REQUIRED WORK -
Write out every line of the listing below with its wording and characters unchanged, omitting the pictures.

Data records:
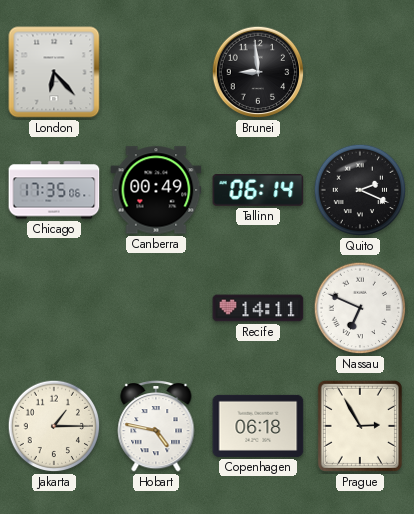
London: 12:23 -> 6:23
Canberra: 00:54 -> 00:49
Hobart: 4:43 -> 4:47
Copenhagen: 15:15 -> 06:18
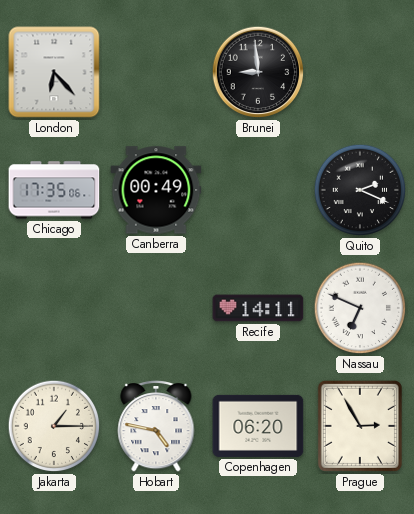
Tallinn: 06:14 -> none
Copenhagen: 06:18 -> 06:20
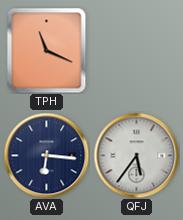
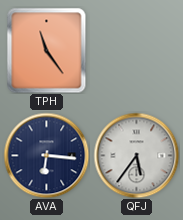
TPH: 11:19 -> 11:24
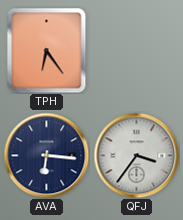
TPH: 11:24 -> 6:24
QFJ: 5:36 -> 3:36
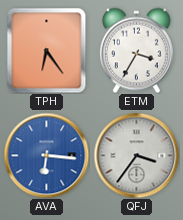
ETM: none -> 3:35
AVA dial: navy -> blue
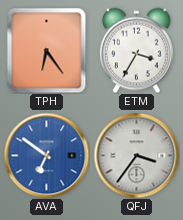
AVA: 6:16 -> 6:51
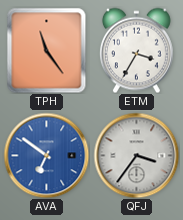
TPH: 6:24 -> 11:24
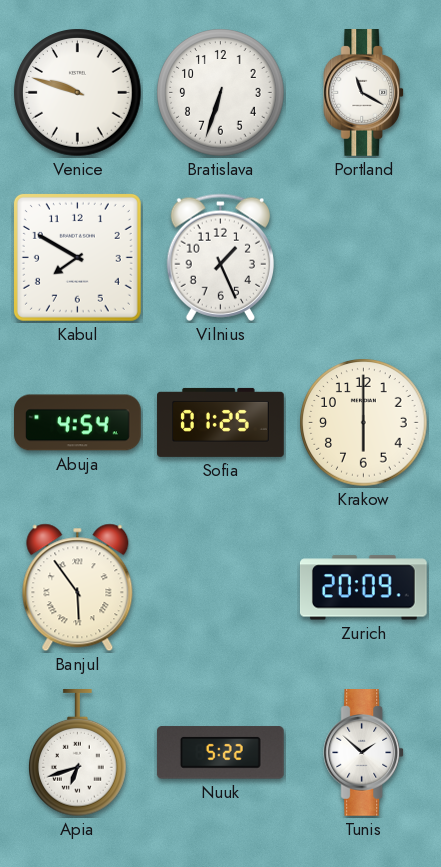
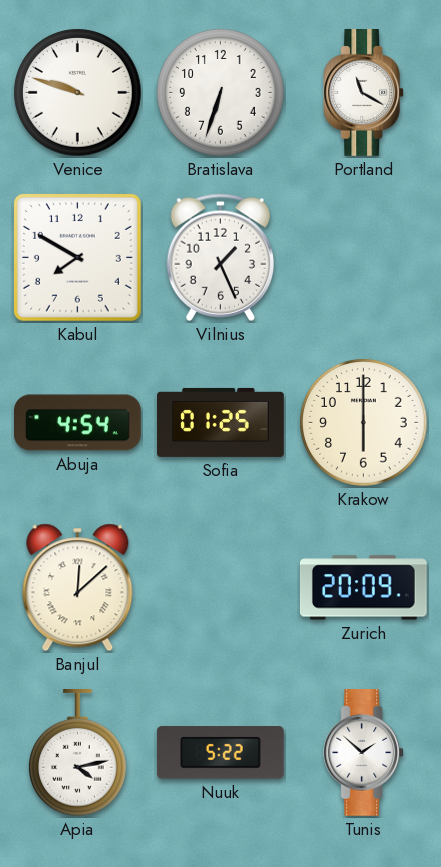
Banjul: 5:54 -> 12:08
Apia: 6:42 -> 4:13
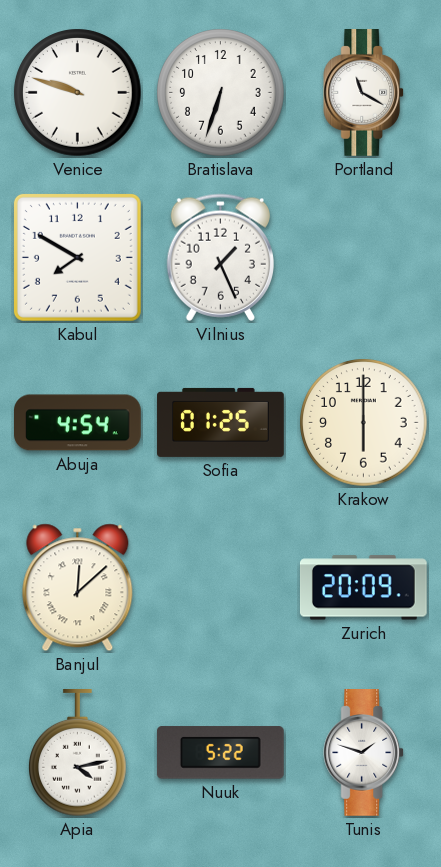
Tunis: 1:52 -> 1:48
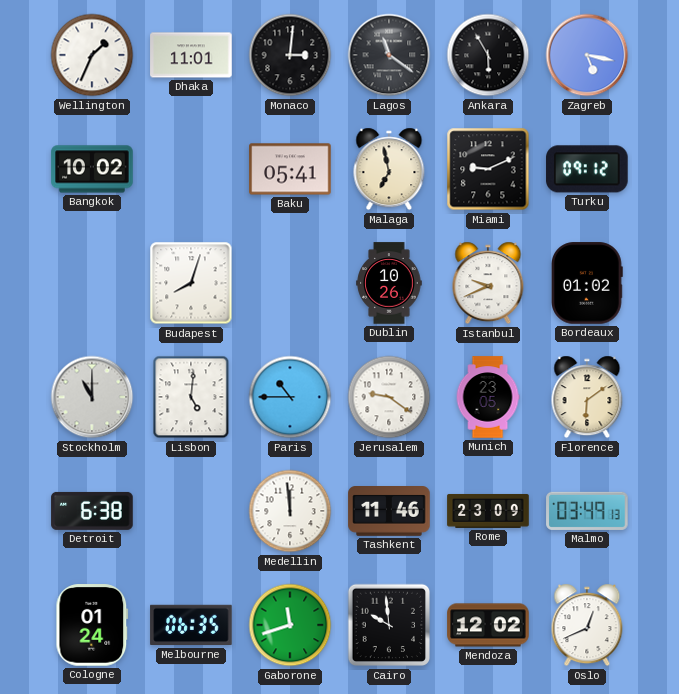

TASK SOLUTION -
London: 12:23 -> 6:23
Canberra: 00:54 -> 00:49
Hobart: 4:43 -> 4:47
Copenhagen: 15:15 -> 06:18
Tallinn: 06:14 -> none
Copenhagen: 06:18 -> 06:20
TPH: 11:19 -> 11:24
TPH: 11:24 -> 6:24
QFJ: 5:36 -> 3:36
ETM: none -> 3:35
AVA dial: navy -> blue
AVA: 6:16 -> 6:51
TPH: 6:24 -> 11:24
Banjul: 5:54 -> 12:08
Apia: 6:42 -> 4:13
Tunis: 1:52 -> 1:48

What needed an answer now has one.